The task: The full listing, copied exactly and free of pictures, is the expected reply.

** Opening Data excerpts block **

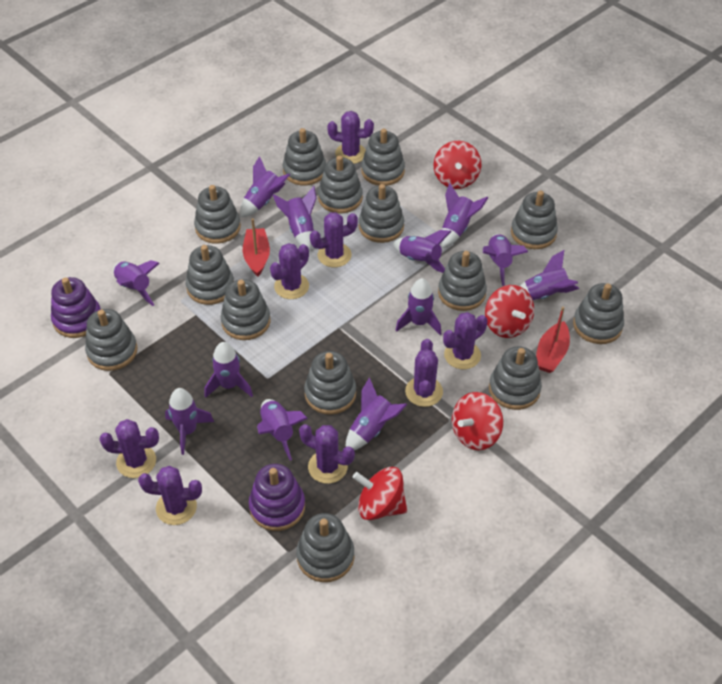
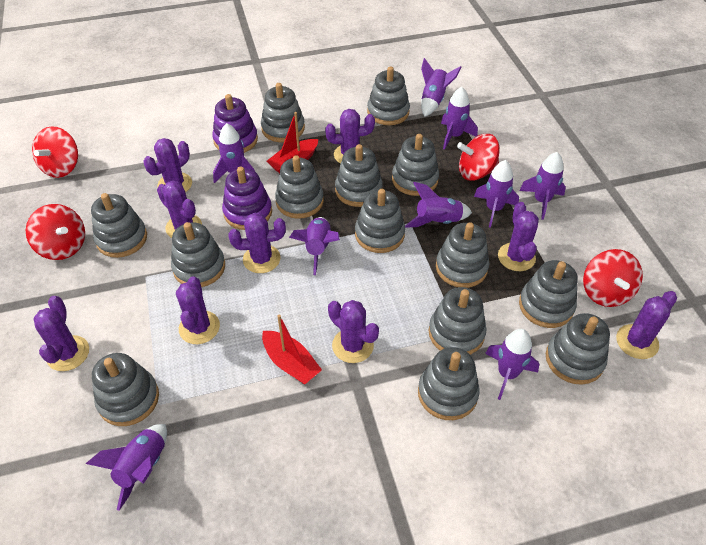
purple cactus: 8 -> 9
purple rocket: 12 -> 9

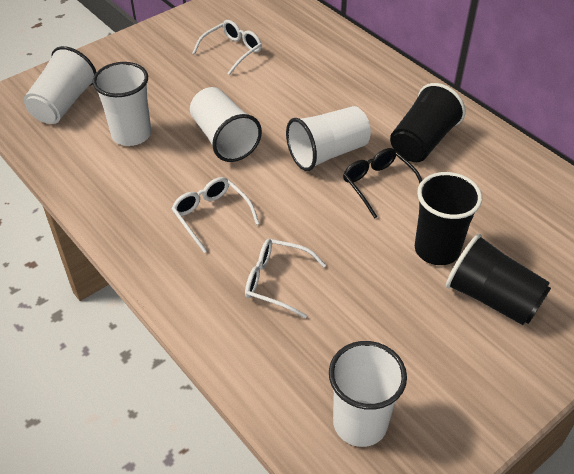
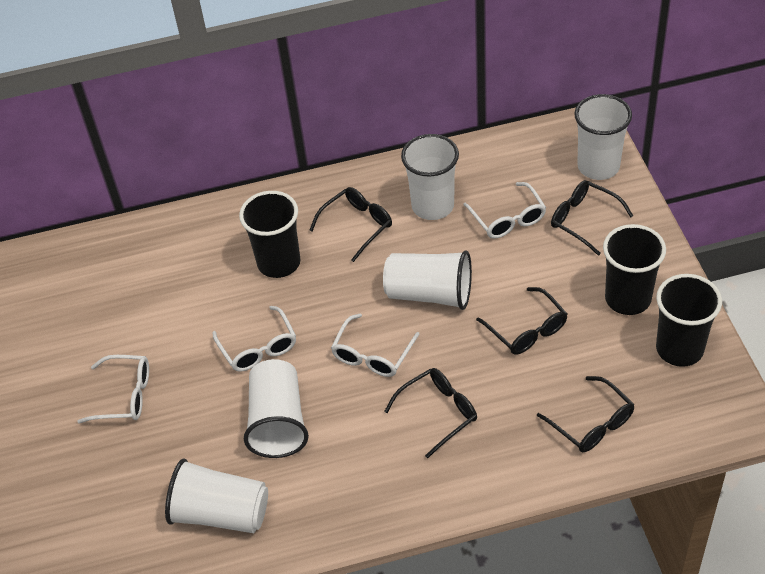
black glasses: 1 -> 5
white glasses: 3 -> 4

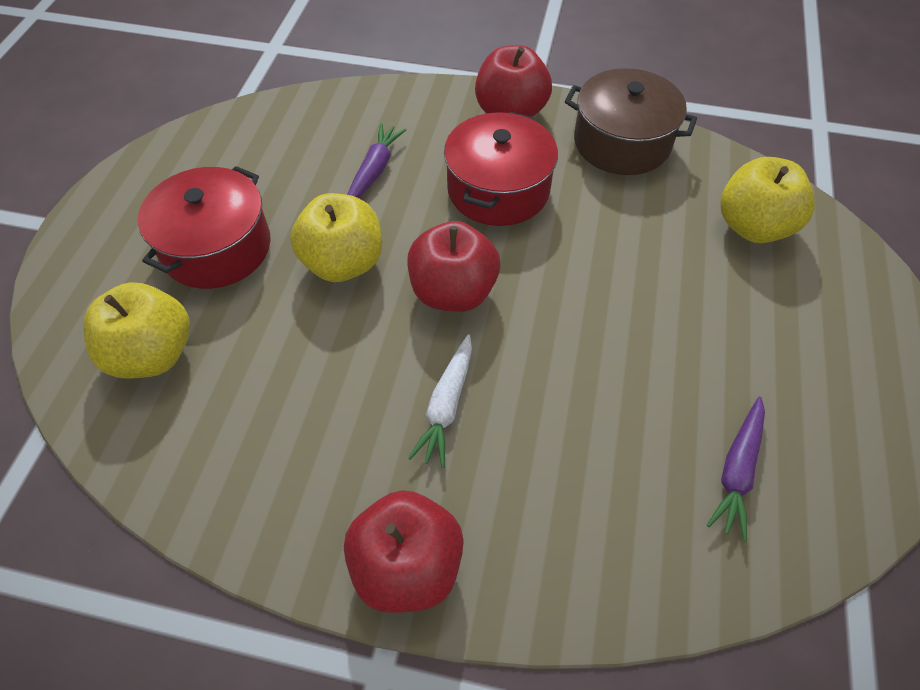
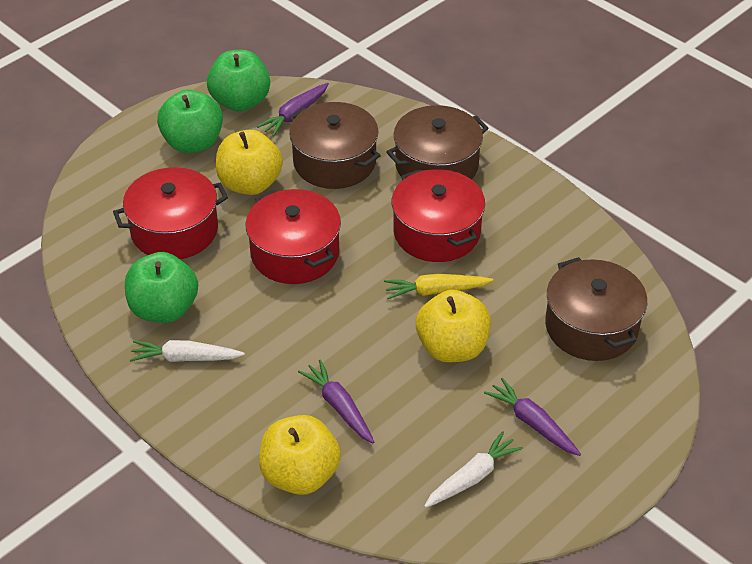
brown pot: 1 -> 3
green apple: 0 -> 3
purple carrot: 2 -> 3
red apple: 3 -> 0
red pot: 2 -> 3
white carrot: 1 -> 2
yellow carrot: 0 -> 1

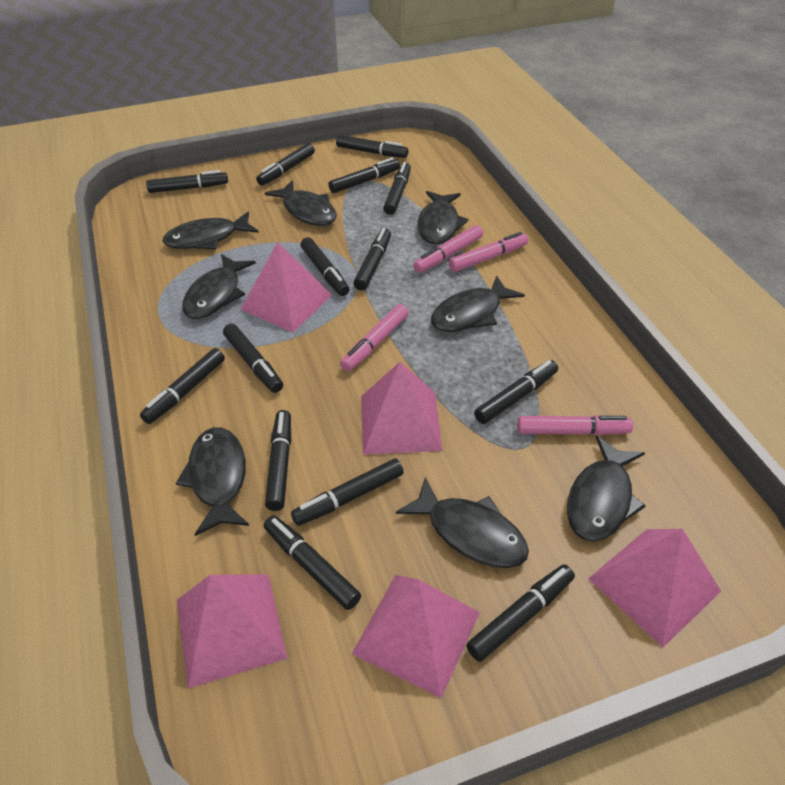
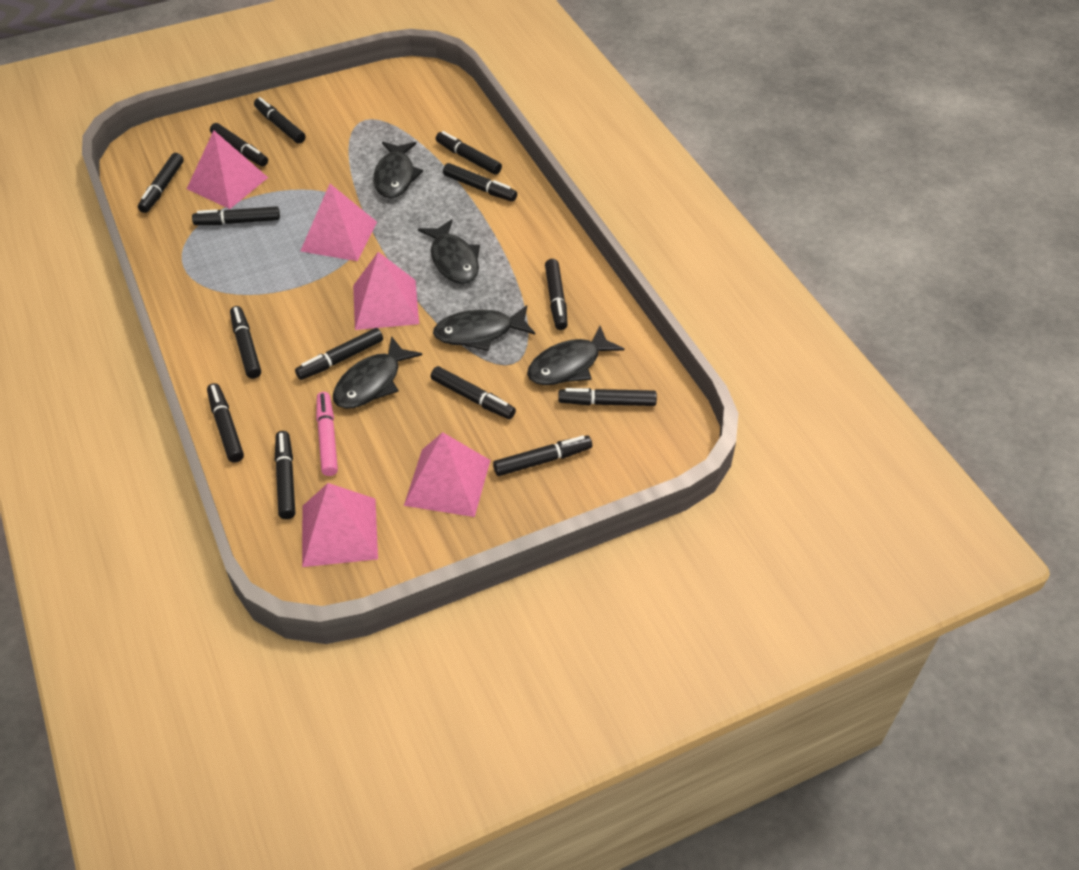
black fish: 8 -> 5
pink marker: 4 -> 1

** Closing Data excerpts block **

Result of the exercise:
purple cactus: 8 -> 9
purple rocket: 12 -> 9

black glasses: 1 -> 5
white glasses: 3 -> 4

brown pot: 1 -> 3
green apple: 0 -> 3
purple carrot: 2 -> 3
red apple: 3 -> 0
red pot: 2 -> 3
white carrot: 1 -> 2
yellow carrot: 0 -> 1

black fish: 8 -> 5
pink marker: 4 -> 1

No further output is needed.